▶ _AIM OF THE EXERCISE_
In the records, each line holding "domino" must be reported.

▶ _INPUT RECORDS_

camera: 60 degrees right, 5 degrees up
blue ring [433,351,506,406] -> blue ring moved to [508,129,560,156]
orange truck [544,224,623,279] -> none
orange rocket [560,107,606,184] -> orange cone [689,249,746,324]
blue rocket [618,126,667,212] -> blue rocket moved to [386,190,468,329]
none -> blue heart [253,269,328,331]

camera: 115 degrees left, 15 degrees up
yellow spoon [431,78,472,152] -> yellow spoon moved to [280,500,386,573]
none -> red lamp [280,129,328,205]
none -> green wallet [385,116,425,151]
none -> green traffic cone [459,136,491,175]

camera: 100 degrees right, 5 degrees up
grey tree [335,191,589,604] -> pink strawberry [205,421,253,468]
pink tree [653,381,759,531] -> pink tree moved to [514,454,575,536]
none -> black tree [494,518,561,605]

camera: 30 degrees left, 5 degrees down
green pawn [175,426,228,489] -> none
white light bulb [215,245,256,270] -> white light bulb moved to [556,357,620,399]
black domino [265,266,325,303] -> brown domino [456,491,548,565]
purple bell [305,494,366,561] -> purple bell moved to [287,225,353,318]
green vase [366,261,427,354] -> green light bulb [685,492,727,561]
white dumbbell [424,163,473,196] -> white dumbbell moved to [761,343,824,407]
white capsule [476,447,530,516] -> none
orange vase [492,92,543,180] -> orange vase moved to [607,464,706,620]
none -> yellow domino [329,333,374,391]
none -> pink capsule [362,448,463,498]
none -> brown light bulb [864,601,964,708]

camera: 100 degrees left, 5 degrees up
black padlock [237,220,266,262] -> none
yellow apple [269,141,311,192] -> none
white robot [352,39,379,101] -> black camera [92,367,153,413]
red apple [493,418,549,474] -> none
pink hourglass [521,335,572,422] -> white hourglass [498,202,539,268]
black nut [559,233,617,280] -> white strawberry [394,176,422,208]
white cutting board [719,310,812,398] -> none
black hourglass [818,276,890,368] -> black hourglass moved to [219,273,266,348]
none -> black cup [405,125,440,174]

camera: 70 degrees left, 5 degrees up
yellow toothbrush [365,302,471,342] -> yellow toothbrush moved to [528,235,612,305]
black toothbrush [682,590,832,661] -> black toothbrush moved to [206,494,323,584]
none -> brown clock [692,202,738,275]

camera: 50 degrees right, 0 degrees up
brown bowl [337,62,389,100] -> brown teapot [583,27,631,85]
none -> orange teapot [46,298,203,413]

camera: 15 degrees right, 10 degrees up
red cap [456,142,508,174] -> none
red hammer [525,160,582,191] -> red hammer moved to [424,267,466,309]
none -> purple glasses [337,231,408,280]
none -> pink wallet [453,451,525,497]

▶ _ANSWER SECTION_
black domino [265,266,325,303] -> brown domino [456,491,548,565]
none -> yellow domino [329,333,374,391]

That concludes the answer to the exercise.